> [GIVEN RECORDS]:
┄┄┄┄┄┄┄┄┄┄
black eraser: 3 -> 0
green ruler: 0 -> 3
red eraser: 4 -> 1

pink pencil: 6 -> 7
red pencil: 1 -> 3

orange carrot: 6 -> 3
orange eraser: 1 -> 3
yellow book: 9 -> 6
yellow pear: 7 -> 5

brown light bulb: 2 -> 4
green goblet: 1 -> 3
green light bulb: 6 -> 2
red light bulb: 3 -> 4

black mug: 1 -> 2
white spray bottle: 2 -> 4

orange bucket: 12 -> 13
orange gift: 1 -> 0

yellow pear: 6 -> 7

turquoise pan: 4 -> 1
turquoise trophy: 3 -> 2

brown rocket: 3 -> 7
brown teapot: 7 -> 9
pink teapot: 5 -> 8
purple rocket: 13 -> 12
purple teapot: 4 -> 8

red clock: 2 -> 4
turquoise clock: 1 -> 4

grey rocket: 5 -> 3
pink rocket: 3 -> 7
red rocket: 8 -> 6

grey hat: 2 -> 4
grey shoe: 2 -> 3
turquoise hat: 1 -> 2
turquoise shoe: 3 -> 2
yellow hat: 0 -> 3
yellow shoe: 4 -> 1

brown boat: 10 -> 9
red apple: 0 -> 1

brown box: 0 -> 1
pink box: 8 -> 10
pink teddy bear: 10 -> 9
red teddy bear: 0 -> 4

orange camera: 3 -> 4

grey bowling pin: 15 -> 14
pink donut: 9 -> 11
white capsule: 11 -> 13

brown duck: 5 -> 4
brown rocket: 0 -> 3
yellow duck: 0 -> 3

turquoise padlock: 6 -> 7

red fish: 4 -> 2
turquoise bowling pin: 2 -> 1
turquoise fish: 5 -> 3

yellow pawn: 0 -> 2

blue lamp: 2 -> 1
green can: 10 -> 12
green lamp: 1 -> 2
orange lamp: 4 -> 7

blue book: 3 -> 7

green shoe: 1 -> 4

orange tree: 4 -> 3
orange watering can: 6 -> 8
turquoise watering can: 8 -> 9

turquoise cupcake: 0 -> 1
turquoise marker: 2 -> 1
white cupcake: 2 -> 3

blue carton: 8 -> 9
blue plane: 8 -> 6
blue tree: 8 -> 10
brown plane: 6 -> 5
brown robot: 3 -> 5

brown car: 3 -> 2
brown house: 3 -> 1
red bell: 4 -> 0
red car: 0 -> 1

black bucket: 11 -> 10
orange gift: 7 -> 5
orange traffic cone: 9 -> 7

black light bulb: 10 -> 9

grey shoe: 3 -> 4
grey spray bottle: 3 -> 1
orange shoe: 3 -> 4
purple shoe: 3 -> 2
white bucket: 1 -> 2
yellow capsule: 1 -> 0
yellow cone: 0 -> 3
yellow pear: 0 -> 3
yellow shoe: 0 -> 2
┄┄┄┄┄┄┄┄┄┄
> [YOUR TASK]:
Output the listing above exactly, keeping each line as it was.

> [REPLY TO THE EXERCISE]:
black eraser: 3 -> 0
green ruler: 0 -> 3
red eraser: 4 -> 1

pink pencil: 6 -> 7
red pencil: 1 -> 3

orange carrot: 6 -> 3
orange eraser: 1 -> 3
yellow book: 9 -> 6
yellow pear: 7 -> 5

brown light bulb: 2 -> 4
green goblet: 1 -> 3
green light bulb: 6 -> 2
red light bulb: 3 -> 4

black mug: 1 -> 2
white spray bottle: 2 -> 4

orange bucket: 12 -> 13
orange gift: 1 -> 0

yellow pear: 6 -> 7

turquoise pan: 4 -> 1
turquoise trophy: 3 -> 2

brown rocket: 3 -> 7
brown teapot: 7 -> 9
pink teapot: 5 -> 8
purple rocket: 13 -> 12
purple teapot: 4 -> 8

red clock: 2 -> 4
turquoise clock: 1 -> 4

grey rocket: 5 -> 3
pink rocket: 3 -> 7
red rocket: 8 -> 6

grey hat: 2 -> 4
grey shoe: 2 -> 3
turquoise hat: 1 -> 2
turquoise shoe: 3 -> 2
yellow hat: 0 -> 3
yellow shoe: 4 -> 1

brown boat: 10 -> 9
red apple: 0 -> 1

brown box: 0 -> 1
pink box: 8 -> 10
pink teddy bear: 10 -> 9
red teddy bear: 0 -> 4

orange camera: 3 -> 4

grey bowling pin: 15 -> 14
pink donut: 9 -> 11
white capsule: 11 -> 13

brown duck: 5 -> 4
brown rocket: 0 -> 3
yellow duck: 0 -> 3

turquoise padlock: 6 -> 7

red fish: 4 -> 2
turquoise bowling pin: 2 -> 1
turquoise fish: 5 -> 3

yellow pawn: 0 -> 2

blue lamp: 2 -> 1
green can: 10 -> 12
green lamp: 1 -> 2
orange lamp: 4 -> 7

blue book: 3 -> 7

green shoe: 1 -> 4

orange tree: 4 -> 3
orange watering can: 6 -> 8
turquoise watering can: 8 -> 9

turquoise cupcake: 0 -> 1
turquoise marker: 2 -> 1
white cupcake: 2 -> 3

blue carton: 8 -> 9
blue plane: 8 -> 6
blue tree: 8 -> 10
brown plane: 6 -> 5
brown robot: 3 -> 5

brown car: 3 -> 2
brown house: 3 -> 1
red bell: 4 -> 0
red car: 0 -> 1

black bucket: 11 -> 10
orange gift: 7 -> 5
orange traffic cone: 9 -> 7

black light bulb: 10 -> 9

grey shoe: 3 -> 4
grey spray bottle: 3 -> 1
orange shoe: 3 -> 4
purple shoe: 3 -> 2
white bucket: 1 -> 2
yellow capsule: 1 -> 0
yellow cone: 0 -> 3
yellow pear: 0 -> 3
yellow shoe: 0 -> 2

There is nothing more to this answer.